» Exercise details
Start at the first line of the listing below. Write out each line exactly, stopping after the one that contains "(136, 223) = (150, 397): none -> brown domino".

» Information
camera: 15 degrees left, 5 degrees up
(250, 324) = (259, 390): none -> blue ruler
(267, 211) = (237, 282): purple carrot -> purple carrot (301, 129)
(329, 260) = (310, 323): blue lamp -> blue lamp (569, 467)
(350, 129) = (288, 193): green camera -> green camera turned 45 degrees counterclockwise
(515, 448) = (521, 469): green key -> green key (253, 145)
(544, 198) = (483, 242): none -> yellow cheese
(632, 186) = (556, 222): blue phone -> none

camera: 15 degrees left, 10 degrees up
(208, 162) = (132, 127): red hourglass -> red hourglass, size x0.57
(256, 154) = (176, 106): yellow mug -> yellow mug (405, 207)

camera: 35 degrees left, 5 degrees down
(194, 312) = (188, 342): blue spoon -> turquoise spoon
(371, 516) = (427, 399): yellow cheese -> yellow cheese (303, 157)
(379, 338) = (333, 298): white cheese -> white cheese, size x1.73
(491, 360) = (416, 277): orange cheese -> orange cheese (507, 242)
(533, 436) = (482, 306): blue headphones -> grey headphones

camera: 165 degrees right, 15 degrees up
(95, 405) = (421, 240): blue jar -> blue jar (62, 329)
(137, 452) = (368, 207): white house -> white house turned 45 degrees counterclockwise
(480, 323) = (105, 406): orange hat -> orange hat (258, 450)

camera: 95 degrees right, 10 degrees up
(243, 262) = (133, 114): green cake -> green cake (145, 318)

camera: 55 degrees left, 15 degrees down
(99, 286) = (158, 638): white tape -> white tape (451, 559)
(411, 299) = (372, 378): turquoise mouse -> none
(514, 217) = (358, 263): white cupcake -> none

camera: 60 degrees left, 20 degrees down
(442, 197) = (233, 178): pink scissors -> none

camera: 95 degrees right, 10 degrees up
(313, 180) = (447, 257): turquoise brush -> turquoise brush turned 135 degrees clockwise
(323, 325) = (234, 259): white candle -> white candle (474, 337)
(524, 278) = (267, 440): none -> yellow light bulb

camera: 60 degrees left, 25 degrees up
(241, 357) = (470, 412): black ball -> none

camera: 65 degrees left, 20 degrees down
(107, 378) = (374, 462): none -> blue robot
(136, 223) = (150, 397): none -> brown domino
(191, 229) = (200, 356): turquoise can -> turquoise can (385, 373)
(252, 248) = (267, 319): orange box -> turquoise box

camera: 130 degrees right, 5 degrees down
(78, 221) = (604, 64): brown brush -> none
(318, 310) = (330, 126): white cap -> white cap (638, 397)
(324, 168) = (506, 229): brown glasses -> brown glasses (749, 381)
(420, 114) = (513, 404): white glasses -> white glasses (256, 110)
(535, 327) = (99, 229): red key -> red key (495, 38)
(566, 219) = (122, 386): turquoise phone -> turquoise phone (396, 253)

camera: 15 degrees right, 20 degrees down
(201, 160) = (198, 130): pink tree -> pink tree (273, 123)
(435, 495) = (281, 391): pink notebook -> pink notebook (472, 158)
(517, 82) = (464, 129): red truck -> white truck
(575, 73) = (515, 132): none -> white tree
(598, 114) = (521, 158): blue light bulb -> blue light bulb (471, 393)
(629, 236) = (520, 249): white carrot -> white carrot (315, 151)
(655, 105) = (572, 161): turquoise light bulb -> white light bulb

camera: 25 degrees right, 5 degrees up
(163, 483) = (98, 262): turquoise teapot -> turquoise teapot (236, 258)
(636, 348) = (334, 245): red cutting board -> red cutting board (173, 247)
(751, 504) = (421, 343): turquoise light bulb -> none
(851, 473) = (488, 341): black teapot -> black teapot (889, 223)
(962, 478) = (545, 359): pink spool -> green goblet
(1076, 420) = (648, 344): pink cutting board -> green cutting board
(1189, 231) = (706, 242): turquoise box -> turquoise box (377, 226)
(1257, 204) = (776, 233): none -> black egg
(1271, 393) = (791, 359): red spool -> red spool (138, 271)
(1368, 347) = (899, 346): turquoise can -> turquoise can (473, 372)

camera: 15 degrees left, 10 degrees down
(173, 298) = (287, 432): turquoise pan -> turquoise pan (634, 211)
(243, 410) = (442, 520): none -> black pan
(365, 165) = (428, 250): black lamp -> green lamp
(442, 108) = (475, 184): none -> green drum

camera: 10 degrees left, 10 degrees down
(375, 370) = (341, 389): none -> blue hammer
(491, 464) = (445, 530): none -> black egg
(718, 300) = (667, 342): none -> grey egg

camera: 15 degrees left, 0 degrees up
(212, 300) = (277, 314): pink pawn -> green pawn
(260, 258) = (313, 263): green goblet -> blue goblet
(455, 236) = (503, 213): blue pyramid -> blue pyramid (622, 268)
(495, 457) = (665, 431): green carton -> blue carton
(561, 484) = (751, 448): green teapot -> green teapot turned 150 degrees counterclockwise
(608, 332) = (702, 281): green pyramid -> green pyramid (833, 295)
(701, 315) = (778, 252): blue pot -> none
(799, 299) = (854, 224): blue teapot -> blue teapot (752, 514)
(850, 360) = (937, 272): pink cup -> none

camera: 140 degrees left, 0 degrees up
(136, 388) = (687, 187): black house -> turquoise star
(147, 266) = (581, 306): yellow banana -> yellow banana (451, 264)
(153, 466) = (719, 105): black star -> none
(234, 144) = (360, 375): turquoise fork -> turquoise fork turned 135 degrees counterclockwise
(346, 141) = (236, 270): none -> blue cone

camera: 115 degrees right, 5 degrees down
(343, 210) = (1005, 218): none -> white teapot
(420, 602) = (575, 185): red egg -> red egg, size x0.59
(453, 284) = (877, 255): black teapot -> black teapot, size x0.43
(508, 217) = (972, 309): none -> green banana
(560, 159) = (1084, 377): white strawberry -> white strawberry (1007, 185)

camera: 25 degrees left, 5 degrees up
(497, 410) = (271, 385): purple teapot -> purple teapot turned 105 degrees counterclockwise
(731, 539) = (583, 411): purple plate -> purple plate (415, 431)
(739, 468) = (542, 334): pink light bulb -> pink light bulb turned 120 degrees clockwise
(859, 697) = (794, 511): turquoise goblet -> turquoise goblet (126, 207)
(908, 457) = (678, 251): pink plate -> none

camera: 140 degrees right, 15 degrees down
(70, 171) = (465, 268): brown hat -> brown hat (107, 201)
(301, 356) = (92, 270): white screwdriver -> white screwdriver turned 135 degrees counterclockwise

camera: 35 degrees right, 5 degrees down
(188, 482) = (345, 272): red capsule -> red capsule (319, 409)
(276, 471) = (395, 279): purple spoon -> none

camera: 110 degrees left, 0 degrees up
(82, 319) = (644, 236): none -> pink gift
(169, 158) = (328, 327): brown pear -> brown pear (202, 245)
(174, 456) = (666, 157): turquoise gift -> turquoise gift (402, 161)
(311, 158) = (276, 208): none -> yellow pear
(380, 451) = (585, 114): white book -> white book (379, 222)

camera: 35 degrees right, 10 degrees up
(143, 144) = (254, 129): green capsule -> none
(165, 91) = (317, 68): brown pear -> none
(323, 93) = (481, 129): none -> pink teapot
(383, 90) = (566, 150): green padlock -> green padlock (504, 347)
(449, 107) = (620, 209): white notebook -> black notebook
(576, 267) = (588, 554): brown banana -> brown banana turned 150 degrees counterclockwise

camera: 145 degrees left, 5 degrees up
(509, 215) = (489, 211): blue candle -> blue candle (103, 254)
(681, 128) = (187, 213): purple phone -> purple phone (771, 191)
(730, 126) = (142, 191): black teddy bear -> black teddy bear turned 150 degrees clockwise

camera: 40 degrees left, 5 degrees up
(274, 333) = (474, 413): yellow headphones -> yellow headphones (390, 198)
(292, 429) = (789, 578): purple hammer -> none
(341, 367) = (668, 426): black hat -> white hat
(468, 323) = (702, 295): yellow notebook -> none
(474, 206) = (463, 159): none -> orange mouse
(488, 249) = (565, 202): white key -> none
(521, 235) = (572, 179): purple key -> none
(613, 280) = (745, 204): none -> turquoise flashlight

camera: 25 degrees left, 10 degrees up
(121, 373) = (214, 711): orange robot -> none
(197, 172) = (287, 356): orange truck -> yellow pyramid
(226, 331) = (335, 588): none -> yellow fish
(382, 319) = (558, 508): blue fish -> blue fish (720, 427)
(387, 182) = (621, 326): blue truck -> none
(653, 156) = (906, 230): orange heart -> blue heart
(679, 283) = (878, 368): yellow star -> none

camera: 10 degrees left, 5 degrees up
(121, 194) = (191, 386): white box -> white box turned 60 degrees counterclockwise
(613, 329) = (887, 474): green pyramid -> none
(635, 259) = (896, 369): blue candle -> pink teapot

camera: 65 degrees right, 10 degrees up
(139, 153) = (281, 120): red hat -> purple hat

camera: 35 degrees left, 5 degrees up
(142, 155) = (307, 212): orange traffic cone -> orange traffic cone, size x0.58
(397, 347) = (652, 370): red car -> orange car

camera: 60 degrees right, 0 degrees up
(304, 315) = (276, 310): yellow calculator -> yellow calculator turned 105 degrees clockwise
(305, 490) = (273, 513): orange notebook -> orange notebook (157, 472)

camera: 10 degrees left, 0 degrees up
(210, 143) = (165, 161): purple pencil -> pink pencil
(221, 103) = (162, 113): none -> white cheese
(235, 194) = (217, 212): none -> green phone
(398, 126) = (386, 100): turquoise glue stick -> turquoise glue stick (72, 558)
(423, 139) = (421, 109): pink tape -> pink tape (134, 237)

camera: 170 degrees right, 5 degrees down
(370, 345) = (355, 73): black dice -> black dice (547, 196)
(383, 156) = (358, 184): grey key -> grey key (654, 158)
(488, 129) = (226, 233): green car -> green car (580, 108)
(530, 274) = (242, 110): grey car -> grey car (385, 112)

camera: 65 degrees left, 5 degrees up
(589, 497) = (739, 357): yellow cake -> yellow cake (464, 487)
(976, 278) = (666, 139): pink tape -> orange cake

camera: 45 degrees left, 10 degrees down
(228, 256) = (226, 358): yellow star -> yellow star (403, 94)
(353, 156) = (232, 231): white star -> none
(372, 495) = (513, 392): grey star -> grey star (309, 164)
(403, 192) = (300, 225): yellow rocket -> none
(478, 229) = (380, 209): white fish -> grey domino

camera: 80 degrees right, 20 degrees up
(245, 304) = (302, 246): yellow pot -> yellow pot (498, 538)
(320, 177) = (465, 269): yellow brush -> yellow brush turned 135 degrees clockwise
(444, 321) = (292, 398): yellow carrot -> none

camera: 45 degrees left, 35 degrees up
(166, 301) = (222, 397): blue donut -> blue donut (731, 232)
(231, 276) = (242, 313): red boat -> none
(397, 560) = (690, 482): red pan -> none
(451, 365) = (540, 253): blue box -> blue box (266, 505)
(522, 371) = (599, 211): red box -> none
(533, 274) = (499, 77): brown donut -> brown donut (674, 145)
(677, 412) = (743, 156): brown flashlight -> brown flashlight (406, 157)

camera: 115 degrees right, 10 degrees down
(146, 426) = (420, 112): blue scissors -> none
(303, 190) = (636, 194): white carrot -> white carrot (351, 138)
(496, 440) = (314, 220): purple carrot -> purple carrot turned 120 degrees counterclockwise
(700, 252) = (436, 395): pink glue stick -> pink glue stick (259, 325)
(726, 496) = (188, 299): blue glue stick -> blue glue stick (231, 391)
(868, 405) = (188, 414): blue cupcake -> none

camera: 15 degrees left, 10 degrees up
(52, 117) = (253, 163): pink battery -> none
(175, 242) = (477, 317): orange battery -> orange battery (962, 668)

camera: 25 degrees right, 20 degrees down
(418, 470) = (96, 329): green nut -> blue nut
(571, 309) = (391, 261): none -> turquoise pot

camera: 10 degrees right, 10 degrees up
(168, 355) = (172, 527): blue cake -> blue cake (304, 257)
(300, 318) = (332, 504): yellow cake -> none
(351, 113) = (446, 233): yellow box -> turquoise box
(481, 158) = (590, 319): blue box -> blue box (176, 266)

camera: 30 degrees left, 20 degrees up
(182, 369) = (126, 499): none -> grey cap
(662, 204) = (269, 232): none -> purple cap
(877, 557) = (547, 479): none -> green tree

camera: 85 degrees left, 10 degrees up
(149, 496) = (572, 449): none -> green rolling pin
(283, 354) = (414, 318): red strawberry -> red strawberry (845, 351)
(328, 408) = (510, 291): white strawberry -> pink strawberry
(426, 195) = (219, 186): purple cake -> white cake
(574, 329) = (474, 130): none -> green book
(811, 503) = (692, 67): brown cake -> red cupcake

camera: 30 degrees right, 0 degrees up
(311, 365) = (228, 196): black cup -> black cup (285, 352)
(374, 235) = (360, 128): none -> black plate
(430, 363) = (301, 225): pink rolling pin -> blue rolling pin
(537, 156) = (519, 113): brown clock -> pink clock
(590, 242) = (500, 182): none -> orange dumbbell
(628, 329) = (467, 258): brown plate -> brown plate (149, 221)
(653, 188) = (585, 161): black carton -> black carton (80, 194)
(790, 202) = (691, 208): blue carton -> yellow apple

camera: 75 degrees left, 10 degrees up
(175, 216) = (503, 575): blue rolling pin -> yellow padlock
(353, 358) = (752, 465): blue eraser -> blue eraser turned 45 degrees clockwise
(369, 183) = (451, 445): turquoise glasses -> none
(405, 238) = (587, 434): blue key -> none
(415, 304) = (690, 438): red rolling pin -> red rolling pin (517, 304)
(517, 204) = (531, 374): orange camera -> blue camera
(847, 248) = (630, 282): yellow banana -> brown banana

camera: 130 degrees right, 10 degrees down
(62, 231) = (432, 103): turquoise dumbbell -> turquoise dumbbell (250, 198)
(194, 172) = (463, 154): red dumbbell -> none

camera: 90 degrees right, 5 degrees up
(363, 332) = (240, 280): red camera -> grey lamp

» Solution for this exercise
camera: 15 degrees left, 5 degrees up
(250, 324) = (259, 390): none -> blue ruler
(267, 211) = (237, 282): purple carrot -> purple carrot (301, 129)
(329, 260) = (310, 323): blue lamp -> blue lamp (569, 467)
(350, 129) = (288, 193): green camera -> green camera turned 45 degrees counterclockwise
(515, 448) = (521, 469): green key -> green key (253, 145)
(544, 198) = (483, 242): none -> yellow cheese
(632, 186) = (556, 222): blue phone -> none

camera: 15 degrees left, 10 degrees up
(208, 162) = (132, 127): red hourglass -> red hourglass, size x0.57
(256, 154) = (176, 106): yellow mug -> yellow mug (405, 207)

camera: 35 degrees left, 5 degrees down
(194, 312) = (188, 342): blue spoon -> turquoise spoon
(371, 516) = (427, 399): yellow cheese -> yellow cheese (303, 157)
(379, 338) = (333, 298): white cheese -> white cheese, size x1.73
(491, 360) = (416, 277): orange cheese -> orange cheese (507, 242)
(533, 436) = (482, 306): blue headphones -> grey headphones

camera: 165 degrees right, 15 degrees up
(95, 405) = (421, 240): blue jar -> blue jar (62, 329)
(137, 452) = (368, 207): white house -> white house turned 45 degrees counterclockwise
(480, 323) = (105, 406): orange hat -> orange hat (258, 450)

camera: 95 degrees right, 10 degrees up
(243, 262) = (133, 114): green cake -> green cake (145, 318)

camera: 55 degrees left, 15 degrees down
(99, 286) = (158, 638): white tape -> white tape (451, 559)
(411, 299) = (372, 378): turquoise mouse -> none
(514, 217) = (358, 263): white cupcake -> none

camera: 60 degrees left, 20 degrees down
(442, 197) = (233, 178): pink scissors -> none

camera: 95 degrees right, 10 degrees up
(313, 180) = (447, 257): turquoise brush -> turquoise brush turned 135 degrees clockwise
(323, 325) = (234, 259): white candle -> white candle (474, 337)
(524, 278) = (267, 440): none -> yellow light bulb

camera: 60 degrees left, 25 degrees up
(241, 357) = (470, 412): black ball -> none

camera: 65 degrees left, 20 degrees down
(107, 378) = (374, 462): none -> blue robot
(136, 223) = (150, 397): none -> brown domino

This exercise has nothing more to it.